───── Entries ─────

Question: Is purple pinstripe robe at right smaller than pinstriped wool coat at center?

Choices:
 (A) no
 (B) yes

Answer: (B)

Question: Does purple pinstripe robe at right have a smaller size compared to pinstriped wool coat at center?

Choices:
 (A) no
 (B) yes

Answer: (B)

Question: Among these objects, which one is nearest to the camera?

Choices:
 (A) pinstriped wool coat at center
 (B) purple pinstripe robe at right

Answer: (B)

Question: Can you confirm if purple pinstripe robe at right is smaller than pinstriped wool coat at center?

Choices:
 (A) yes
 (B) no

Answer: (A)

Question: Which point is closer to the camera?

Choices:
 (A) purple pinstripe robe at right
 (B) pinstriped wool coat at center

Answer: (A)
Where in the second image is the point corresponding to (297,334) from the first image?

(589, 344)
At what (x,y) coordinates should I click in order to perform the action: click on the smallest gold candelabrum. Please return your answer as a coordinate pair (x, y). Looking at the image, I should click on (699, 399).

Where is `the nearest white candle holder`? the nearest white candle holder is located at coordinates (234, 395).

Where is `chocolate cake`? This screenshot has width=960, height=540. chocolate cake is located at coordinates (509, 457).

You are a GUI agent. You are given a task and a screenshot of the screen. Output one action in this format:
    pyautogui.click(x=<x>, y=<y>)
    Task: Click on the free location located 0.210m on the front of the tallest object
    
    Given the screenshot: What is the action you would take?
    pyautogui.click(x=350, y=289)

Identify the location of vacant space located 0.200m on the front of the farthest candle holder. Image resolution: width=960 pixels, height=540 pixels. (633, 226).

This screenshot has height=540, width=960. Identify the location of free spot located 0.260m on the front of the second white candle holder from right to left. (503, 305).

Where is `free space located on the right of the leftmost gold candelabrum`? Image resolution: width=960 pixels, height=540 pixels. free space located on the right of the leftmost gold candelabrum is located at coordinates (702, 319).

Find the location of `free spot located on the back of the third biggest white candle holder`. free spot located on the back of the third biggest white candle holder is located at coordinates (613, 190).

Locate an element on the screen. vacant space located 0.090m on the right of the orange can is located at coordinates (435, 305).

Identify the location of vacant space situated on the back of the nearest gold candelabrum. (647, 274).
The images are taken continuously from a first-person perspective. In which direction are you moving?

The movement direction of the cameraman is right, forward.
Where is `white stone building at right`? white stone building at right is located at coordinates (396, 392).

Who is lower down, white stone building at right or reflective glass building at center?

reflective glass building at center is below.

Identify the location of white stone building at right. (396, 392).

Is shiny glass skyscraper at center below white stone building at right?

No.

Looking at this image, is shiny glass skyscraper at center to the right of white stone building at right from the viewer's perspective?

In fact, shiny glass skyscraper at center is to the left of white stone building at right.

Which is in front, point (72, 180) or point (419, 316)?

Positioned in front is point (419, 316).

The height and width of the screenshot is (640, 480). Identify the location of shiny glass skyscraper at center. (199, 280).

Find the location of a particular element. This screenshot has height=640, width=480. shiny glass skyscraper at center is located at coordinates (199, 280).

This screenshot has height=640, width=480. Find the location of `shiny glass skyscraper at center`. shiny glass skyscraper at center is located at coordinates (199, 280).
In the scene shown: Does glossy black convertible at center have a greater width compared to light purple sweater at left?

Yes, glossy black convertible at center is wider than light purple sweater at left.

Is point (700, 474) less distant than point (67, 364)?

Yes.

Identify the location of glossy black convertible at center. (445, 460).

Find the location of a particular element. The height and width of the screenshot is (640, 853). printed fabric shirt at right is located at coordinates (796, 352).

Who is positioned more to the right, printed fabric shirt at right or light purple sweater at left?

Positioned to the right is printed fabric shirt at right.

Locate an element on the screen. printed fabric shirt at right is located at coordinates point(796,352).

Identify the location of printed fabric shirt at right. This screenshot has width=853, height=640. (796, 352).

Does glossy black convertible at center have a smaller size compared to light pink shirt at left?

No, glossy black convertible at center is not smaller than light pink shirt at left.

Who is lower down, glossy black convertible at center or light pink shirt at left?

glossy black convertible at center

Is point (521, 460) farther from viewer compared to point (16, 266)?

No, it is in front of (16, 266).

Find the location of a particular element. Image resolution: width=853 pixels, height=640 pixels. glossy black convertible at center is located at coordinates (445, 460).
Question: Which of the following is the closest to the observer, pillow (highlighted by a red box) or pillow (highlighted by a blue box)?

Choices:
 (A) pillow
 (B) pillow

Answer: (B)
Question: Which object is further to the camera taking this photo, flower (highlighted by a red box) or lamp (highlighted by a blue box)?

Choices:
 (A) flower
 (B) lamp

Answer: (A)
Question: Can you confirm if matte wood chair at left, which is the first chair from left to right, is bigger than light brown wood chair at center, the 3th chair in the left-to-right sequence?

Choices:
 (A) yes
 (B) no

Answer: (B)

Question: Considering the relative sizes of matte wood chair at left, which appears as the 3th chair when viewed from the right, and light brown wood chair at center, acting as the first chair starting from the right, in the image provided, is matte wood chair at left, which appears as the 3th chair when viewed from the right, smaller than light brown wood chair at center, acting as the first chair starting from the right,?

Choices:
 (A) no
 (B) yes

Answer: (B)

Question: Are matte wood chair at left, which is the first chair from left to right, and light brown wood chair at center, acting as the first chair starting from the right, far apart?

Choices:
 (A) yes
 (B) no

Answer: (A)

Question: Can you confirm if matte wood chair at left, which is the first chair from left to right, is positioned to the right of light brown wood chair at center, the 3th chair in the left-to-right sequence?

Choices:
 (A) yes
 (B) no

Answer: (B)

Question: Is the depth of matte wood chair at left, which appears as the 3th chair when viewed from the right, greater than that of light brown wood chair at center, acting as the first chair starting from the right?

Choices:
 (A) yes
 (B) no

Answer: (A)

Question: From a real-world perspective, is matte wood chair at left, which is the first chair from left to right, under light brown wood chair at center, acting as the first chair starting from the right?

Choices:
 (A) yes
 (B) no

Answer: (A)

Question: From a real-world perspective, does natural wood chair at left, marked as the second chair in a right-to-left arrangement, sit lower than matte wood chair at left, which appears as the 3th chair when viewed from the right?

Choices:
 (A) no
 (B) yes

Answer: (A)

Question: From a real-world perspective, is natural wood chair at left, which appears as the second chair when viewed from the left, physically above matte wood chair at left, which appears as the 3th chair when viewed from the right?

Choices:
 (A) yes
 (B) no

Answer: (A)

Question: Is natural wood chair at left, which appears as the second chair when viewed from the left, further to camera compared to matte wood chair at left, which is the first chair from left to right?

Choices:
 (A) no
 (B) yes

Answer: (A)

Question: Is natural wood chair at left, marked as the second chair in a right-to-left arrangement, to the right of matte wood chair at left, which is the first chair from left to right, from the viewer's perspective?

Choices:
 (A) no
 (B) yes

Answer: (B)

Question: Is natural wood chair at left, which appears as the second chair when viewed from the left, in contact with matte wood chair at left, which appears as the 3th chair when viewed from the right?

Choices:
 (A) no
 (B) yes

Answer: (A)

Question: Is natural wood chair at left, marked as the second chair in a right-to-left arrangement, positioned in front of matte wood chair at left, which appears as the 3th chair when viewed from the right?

─────

● Aim of the task
Copy out every line of the records above without any change.

● Expected answer
Question: Is purple pinstripe robe at right smaller than pinstriped wool coat at center?

Choices:
 (A) no
 (B) yes

Answer: (B)

Question: Does purple pinstripe robe at right have a smaller size compared to pinstriped wool coat at center?

Choices:
 (A) no
 (B) yes

Answer: (B)

Question: Among these objects, which one is nearest to the camera?

Choices:
 (A) pinstriped wool coat at center
 (B) purple pinstripe robe at right

Answer: (B)

Question: Can you confirm if purple pinstripe robe at right is smaller than pinstriped wool coat at center?

Choices:
 (A) yes
 (B) no

Answer: (A)

Question: Which point is closer to the camera?

Choices:
 (A) purple pinstripe robe at right
 (B) pinstriped wool coat at center

Answer: (A)
Where in the second image is the point corresponding to (297,334) from the first image?

(589, 344)
At what (x,y) coordinates should I click in order to perform the action: click on the smallest gold candelabrum. Please return your answer as a coordinate pair (x, y). Looking at the image, I should click on (699, 399).

Where is `the nearest white candle holder`? the nearest white candle holder is located at coordinates (234, 395).

Where is `chocolate cake`? This screenshot has width=960, height=540. chocolate cake is located at coordinates (509, 457).

You are a GUI agent. You are given a task and a screenshot of the screen. Output one action in this format:
    pyautogui.click(x=<x>, y=<y>)
    Task: Click on the free location located 0.210m on the front of the tallest object
    
    Given the screenshot: What is the action you would take?
    pyautogui.click(x=350, y=289)

Identify the location of vacant space located 0.200m on the front of the farthest candle holder. Image resolution: width=960 pixels, height=540 pixels. (633, 226).

This screenshot has height=540, width=960. Identify the location of free spot located 0.260m on the front of the second white candle holder from right to left. (503, 305).

Where is `free space located on the right of the leftmost gold candelabrum`? Image resolution: width=960 pixels, height=540 pixels. free space located on the right of the leftmost gold candelabrum is located at coordinates (702, 319).

Find the location of `free spot located on the back of the third biggest white candle holder`. free spot located on the back of the third biggest white candle holder is located at coordinates (613, 190).

Locate an element on the screen. vacant space located 0.090m on the right of the orange can is located at coordinates (435, 305).

Identify the location of vacant space situated on the back of the nearest gold candelabrum. (647, 274).
The images are taken continuously from a first-person perspective. In which direction are you moving?

The movement direction of the cameraman is right, forward.
Where is `white stone building at right`? white stone building at right is located at coordinates (396, 392).

Who is lower down, white stone building at right or reflective glass building at center?

reflective glass building at center is below.

Identify the location of white stone building at right. (396, 392).

Is shiny glass skyscraper at center below white stone building at right?

No.

Looking at this image, is shiny glass skyscraper at center to the right of white stone building at right from the viewer's perspective?

In fact, shiny glass skyscraper at center is to the left of white stone building at right.

Which is in front, point (72, 180) or point (419, 316)?

Positioned in front is point (419, 316).

The height and width of the screenshot is (640, 480). Identify the location of shiny glass skyscraper at center. (199, 280).

Find the location of a particular element. This screenshot has height=640, width=480. shiny glass skyscraper at center is located at coordinates (199, 280).

This screenshot has height=640, width=480. Find the location of `shiny glass skyscraper at center`. shiny glass skyscraper at center is located at coordinates (199, 280).
In the scene shown: Does glossy black convertible at center have a greater width compared to light purple sweater at left?

Yes, glossy black convertible at center is wider than light purple sweater at left.

Is point (700, 474) less distant than point (67, 364)?

Yes.

Identify the location of glossy black convertible at center. (445, 460).

Find the location of a particular element. The height and width of the screenshot is (640, 853). printed fabric shirt at right is located at coordinates (796, 352).

Who is positioned more to the right, printed fabric shirt at right or light purple sweater at left?

Positioned to the right is printed fabric shirt at right.

Locate an element on the screen. printed fabric shirt at right is located at coordinates point(796,352).

Identify the location of printed fabric shirt at right. This screenshot has width=853, height=640. (796, 352).

Does glossy black convertible at center have a smaller size compared to light pink shirt at left?

No, glossy black convertible at center is not smaller than light pink shirt at left.

Who is lower down, glossy black convertible at center or light pink shirt at left?

glossy black convertible at center

Is point (521, 460) farther from viewer compared to point (16, 266)?

No, it is in front of (16, 266).

Find the location of a particular element. Image resolution: width=853 pixels, height=640 pixels. glossy black convertible at center is located at coordinates (445, 460).
Question: Which of the following is the closest to the observer, pillow (highlighted by a red box) or pillow (highlighted by a blue box)?

Choices:
 (A) pillow
 (B) pillow

Answer: (B)
Question: Which object is further to the camera taking this photo, flower (highlighted by a red box) or lamp (highlighted by a blue box)?

Choices:
 (A) flower
 (B) lamp

Answer: (A)
Question: Can you confirm if matte wood chair at left, which is the first chair from left to right, is bigger than light brown wood chair at center, the 3th chair in the left-to-right sequence?

Choices:
 (A) yes
 (B) no

Answer: (B)

Question: Considering the relative sizes of matte wood chair at left, which appears as the 3th chair when viewed from the right, and light brown wood chair at center, acting as the first chair starting from the right, in the image provided, is matte wood chair at left, which appears as the 3th chair when viewed from the right, smaller than light brown wood chair at center, acting as the first chair starting from the right,?

Choices:
 (A) no
 (B) yes

Answer: (B)

Question: Are matte wood chair at left, which is the first chair from left to right, and light brown wood chair at center, acting as the first chair starting from the right, far apart?

Choices:
 (A) yes
 (B) no

Answer: (A)

Question: Can you confirm if matte wood chair at left, which is the first chair from left to right, is positioned to the right of light brown wood chair at center, the 3th chair in the left-to-right sequence?

Choices:
 (A) yes
 (B) no

Answer: (B)

Question: Is the depth of matte wood chair at left, which appears as the 3th chair when viewed from the right, greater than that of light brown wood chair at center, acting as the first chair starting from the right?

Choices:
 (A) yes
 (B) no

Answer: (A)

Question: From a real-world perspective, is matte wood chair at left, which is the first chair from left to right, under light brown wood chair at center, acting as the first chair starting from the right?

Choices:
 (A) yes
 (B) no

Answer: (A)

Question: From a real-world perspective, does natural wood chair at left, marked as the second chair in a right-to-left arrangement, sit lower than matte wood chair at left, which appears as the 3th chair when viewed from the right?

Choices:
 (A) no
 (B) yes

Answer: (A)

Question: From a real-world perspective, is natural wood chair at left, which appears as the second chair when viewed from the left, physically above matte wood chair at left, which appears as the 3th chair when viewed from the right?

Choices:
 (A) yes
 (B) no

Answer: (A)

Question: Is natural wood chair at left, which appears as the second chair when viewed from the left, further to camera compared to matte wood chair at left, which is the first chair from left to right?

Choices:
 (A) no
 (B) yes

Answer: (A)

Question: Is natural wood chair at left, marked as the second chair in a right-to-left arrangement, to the right of matte wood chair at left, which is the first chair from left to right, from the viewer's perspective?

Choices:
 (A) no
 (B) yes

Answer: (B)

Question: Is natural wood chair at left, which appears as the second chair when viewed from the left, in contact with matte wood chair at left, which appears as the 3th chair when viewed from the right?

Choices:
 (A) no
 (B) yes

Answer: (A)

Question: Is natural wood chair at left, marked as the second chair in a right-to-left arrangement, positioned in front of matte wood chair at left, which appears as the 3th chair when viewed from the right?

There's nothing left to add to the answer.